Start of SOURCE INFORMATION

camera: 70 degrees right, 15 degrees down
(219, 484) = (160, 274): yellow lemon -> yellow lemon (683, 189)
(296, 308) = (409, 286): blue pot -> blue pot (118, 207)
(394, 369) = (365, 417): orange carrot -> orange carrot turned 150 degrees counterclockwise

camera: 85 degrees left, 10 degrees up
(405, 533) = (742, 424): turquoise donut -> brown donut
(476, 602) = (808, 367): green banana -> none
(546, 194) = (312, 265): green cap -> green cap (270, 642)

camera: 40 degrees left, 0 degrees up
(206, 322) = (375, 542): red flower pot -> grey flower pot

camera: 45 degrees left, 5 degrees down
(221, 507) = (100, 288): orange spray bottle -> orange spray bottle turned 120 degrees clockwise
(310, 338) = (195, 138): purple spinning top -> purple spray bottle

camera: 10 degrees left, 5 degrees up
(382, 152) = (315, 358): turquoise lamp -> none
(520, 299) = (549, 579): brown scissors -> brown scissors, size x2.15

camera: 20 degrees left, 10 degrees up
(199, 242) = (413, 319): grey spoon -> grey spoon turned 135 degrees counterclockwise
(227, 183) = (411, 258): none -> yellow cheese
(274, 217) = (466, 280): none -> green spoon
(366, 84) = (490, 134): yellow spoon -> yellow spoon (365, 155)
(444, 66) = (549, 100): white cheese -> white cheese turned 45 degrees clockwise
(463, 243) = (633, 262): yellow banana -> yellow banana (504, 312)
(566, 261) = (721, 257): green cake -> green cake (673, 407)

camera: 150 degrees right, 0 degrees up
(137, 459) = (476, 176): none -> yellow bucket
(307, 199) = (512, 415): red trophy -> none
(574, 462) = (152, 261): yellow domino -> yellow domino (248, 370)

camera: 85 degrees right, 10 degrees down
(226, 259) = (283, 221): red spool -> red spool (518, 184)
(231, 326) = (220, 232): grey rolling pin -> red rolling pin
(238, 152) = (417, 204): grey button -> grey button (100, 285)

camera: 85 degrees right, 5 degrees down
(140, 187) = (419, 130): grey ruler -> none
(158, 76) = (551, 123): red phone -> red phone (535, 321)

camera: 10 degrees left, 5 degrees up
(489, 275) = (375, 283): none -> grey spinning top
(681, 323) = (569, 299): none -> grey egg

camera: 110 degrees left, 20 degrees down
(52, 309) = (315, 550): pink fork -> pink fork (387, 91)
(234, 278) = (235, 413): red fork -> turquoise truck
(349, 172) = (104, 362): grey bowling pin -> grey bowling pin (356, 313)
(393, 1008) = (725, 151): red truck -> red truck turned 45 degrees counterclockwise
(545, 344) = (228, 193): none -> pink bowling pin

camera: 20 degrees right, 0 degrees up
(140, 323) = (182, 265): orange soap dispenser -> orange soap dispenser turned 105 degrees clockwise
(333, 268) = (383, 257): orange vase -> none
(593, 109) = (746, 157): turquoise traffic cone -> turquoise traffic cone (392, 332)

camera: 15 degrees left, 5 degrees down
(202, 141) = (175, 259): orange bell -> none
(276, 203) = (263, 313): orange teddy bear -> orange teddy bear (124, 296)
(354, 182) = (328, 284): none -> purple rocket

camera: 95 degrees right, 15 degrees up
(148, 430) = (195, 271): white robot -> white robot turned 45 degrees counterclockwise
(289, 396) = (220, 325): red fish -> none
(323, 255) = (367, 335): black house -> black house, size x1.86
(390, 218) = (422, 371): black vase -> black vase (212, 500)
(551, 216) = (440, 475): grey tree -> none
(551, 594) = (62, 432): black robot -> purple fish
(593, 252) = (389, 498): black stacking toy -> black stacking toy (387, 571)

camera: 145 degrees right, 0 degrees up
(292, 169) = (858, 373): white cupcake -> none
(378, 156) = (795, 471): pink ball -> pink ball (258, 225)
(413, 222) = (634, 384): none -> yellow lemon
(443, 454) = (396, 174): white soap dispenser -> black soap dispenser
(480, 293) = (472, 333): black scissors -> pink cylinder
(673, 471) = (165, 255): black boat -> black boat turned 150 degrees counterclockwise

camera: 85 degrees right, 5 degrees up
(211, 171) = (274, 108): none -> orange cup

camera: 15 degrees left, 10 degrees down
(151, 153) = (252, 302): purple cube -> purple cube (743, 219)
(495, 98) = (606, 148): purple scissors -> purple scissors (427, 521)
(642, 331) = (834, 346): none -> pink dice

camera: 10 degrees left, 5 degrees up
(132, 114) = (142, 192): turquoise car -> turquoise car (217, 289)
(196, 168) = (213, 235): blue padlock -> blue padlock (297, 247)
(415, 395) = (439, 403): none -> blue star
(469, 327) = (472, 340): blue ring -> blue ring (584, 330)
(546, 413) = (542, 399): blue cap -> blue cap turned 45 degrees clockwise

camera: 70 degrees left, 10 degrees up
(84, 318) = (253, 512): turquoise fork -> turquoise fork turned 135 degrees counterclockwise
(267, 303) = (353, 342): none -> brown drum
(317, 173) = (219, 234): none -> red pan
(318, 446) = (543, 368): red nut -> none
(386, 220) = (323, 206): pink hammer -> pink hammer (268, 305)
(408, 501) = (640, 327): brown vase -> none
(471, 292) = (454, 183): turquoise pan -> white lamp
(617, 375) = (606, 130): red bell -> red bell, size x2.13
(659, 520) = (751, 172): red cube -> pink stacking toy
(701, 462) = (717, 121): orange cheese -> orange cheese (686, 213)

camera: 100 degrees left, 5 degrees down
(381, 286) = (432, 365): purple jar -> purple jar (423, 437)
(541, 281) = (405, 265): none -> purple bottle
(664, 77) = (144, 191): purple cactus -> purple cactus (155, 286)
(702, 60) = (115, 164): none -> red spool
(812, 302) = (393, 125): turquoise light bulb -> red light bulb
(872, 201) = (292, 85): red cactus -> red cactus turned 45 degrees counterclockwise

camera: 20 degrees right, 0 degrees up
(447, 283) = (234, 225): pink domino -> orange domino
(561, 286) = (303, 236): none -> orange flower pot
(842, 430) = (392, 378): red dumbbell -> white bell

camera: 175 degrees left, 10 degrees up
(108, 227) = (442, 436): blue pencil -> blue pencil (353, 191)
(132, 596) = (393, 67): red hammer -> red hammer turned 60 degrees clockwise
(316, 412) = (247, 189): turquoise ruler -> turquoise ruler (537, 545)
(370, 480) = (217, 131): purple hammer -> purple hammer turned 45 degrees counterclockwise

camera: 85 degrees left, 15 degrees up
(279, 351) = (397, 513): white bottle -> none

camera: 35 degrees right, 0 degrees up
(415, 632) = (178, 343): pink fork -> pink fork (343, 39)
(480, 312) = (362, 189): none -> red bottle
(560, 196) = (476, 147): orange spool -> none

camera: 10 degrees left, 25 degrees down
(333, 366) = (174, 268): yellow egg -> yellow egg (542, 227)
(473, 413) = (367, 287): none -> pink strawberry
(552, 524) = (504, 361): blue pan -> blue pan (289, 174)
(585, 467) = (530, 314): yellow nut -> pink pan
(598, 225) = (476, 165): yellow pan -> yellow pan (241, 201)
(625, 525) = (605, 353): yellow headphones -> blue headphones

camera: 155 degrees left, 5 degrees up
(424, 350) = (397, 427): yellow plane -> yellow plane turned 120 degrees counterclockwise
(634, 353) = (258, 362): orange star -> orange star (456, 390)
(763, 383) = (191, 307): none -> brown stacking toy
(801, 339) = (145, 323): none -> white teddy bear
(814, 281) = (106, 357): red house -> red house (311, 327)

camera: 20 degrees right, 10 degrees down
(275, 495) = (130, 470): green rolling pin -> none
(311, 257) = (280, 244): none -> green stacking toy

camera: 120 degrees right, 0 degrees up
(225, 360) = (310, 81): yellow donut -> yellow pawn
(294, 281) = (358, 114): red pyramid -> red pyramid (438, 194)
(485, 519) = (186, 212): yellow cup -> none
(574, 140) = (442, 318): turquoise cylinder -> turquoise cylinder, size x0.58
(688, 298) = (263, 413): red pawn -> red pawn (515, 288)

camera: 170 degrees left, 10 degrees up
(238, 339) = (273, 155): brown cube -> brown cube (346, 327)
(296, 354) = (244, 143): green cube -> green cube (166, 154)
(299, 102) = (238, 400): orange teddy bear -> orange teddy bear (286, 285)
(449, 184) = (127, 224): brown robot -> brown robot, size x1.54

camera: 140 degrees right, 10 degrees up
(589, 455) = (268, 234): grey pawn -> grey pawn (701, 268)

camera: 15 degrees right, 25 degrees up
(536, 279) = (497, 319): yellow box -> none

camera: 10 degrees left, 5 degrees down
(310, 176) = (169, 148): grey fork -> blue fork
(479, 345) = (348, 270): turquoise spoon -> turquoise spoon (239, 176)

End of SOURCE INFORMATION

* **PROBLEM DESCRIPTION**
Only the lines above from the one with "(413, 222) = (634, 384): none -> yellow lemon" through the one with "(642, 331) = (834, 346): none -> pink dice" should be duplicated, character for character.

* **RESULT OF THIS EXERCISE**
(413, 222) = (634, 384): none -> yellow lemon
(443, 454) = (396, 174): white soap dispenser -> black soap dispenser
(480, 293) = (472, 333): black scissors -> pink cylinder
(673, 471) = (165, 255): black boat -> black boat turned 150 degrees counterclockwise

camera: 85 degrees right, 5 degrees up
(211, 171) = (274, 108): none -> orange cup

camera: 15 degrees left, 10 degrees down
(151, 153) = (252, 302): purple cube -> purple cube (743, 219)
(495, 98) = (606, 148): purple scissors -> purple scissors (427, 521)
(642, 331) = (834, 346): none -> pink dice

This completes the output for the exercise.